Find every line in the items below that contains the string "kern", treating uppercase and lowercase as different, and copy each of those lines.

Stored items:
________________________

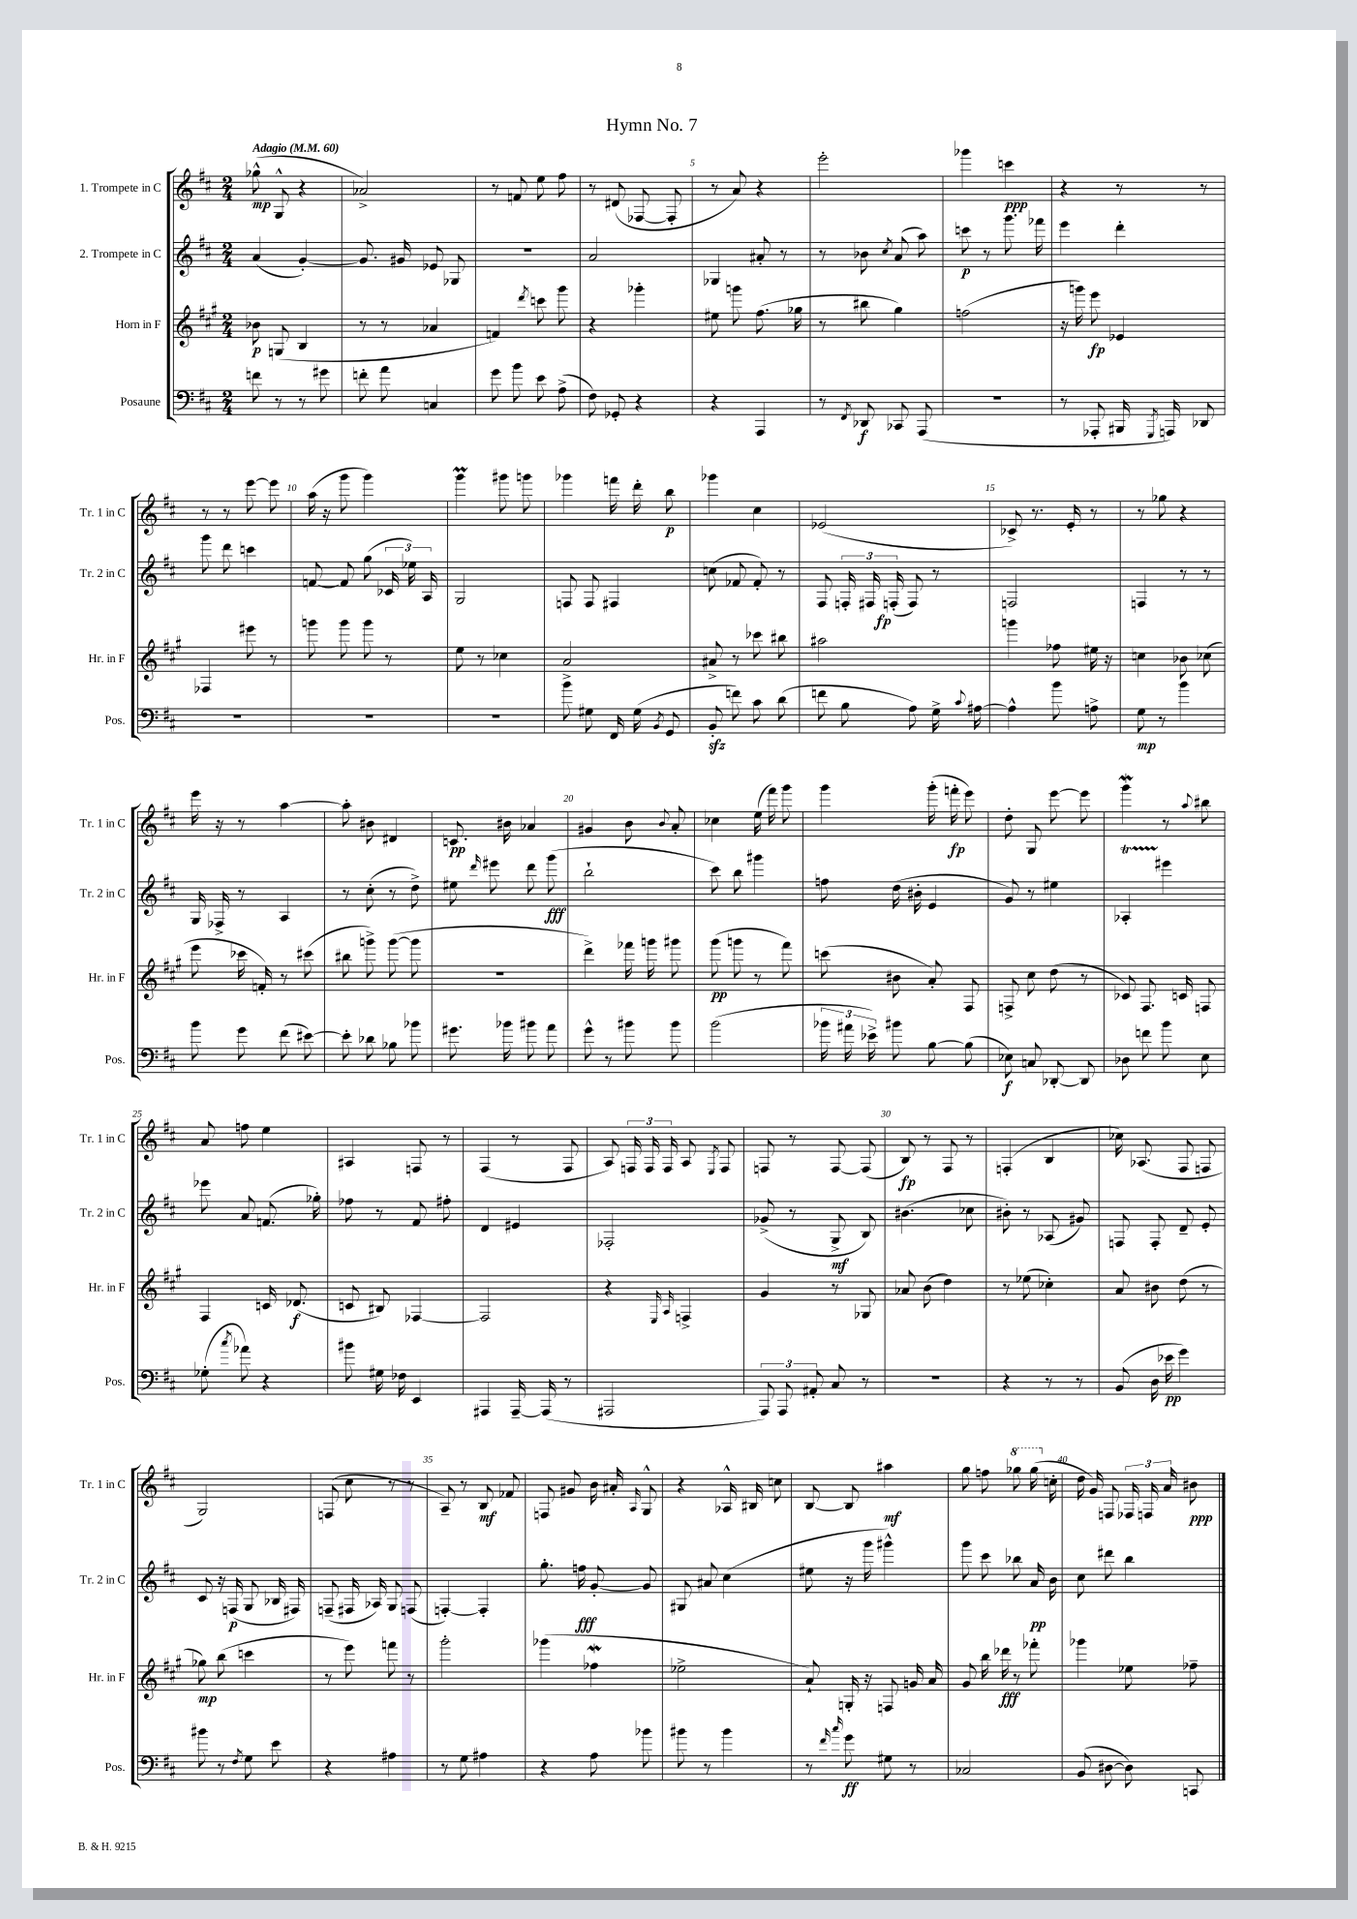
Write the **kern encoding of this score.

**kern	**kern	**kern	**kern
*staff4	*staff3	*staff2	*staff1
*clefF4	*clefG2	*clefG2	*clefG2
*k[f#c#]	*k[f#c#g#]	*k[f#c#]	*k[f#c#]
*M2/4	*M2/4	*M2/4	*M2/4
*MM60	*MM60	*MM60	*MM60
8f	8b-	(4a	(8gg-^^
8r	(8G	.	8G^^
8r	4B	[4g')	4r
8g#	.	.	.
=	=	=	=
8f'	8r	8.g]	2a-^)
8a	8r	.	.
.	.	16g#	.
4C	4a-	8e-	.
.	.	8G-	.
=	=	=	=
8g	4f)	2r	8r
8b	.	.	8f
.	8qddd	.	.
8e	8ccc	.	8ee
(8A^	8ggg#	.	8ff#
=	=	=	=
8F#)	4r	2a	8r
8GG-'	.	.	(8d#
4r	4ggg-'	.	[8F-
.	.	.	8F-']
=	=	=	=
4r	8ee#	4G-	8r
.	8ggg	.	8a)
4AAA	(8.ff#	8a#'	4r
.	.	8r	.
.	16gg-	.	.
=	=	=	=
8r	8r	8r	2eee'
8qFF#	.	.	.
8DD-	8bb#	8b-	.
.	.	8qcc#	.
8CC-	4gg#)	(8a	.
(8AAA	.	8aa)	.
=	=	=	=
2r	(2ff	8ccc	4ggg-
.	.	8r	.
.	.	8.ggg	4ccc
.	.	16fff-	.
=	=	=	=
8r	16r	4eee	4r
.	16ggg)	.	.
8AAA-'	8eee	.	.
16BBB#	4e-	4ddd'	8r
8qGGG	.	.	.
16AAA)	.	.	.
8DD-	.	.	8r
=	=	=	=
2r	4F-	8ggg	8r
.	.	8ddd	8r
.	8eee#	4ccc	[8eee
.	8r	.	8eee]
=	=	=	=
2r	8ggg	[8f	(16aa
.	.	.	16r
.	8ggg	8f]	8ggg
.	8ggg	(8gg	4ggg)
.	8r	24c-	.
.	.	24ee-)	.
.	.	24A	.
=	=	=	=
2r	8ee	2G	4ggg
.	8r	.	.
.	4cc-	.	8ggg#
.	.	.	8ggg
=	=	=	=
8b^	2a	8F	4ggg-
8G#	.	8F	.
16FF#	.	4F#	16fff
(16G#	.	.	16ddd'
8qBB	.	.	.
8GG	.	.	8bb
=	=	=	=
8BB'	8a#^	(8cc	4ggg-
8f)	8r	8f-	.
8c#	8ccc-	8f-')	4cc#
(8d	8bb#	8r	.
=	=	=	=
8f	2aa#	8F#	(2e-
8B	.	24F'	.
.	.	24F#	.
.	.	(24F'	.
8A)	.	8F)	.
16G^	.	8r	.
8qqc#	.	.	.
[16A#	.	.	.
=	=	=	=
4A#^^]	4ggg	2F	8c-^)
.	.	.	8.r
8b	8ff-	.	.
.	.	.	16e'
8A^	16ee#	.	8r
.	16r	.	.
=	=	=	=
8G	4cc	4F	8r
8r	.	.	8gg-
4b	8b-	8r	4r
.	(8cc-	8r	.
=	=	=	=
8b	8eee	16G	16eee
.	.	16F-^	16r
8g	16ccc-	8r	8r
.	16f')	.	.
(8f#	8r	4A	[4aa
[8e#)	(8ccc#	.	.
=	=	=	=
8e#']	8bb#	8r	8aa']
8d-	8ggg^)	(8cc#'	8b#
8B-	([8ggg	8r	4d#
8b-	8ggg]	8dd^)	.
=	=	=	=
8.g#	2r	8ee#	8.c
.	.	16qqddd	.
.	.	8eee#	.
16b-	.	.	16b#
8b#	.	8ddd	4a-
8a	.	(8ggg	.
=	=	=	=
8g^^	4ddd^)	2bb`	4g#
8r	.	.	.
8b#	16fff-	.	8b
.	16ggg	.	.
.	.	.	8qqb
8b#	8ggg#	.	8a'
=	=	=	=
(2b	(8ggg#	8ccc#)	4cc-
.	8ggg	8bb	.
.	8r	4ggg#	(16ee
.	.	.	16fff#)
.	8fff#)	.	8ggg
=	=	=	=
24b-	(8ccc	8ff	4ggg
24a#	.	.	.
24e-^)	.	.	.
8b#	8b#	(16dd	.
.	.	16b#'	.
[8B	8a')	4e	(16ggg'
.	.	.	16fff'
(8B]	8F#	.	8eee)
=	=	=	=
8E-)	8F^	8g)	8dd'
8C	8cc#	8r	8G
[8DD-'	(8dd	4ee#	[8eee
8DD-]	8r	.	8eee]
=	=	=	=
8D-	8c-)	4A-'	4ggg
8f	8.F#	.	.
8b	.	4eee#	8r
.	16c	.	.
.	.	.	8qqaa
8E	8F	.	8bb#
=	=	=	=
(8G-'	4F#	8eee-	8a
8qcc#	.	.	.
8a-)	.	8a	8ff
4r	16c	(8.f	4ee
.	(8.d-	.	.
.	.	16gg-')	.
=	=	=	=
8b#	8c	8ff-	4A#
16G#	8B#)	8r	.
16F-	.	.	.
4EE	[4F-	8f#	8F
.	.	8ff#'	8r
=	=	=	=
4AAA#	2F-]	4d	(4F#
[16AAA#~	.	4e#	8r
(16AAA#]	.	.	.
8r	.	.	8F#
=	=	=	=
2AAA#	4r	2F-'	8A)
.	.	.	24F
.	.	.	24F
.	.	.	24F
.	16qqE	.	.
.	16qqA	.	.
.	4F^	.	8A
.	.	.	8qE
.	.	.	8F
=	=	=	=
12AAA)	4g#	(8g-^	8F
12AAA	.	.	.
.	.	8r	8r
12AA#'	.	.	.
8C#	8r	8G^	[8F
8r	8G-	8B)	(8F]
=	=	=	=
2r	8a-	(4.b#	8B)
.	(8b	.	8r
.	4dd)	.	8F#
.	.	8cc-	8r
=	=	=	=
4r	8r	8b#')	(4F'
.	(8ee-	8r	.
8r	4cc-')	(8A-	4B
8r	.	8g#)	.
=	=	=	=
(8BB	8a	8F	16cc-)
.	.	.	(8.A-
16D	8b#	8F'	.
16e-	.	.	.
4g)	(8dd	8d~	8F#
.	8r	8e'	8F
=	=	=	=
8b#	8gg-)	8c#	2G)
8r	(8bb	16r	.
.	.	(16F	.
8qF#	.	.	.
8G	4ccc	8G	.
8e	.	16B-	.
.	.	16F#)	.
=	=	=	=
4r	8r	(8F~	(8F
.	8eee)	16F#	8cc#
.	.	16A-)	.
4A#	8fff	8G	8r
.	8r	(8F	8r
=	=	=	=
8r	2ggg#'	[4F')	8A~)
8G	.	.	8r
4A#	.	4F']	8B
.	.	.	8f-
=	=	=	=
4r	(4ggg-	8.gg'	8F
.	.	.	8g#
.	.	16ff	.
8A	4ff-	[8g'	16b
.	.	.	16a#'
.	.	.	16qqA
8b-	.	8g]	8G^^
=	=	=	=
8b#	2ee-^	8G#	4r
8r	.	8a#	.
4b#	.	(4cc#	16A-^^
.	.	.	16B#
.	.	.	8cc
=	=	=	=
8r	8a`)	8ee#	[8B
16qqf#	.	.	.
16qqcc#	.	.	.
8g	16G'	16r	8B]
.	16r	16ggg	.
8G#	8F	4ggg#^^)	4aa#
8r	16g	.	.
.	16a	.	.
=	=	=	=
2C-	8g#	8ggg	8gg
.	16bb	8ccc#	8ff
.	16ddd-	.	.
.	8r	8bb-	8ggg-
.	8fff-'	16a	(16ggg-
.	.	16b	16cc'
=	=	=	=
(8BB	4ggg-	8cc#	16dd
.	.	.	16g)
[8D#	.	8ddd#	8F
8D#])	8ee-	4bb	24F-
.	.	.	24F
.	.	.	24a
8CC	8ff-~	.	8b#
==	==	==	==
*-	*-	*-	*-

________________________

_Completed task_
Write the **kern encoding of this score.
**kern	**kern	**kern	**kern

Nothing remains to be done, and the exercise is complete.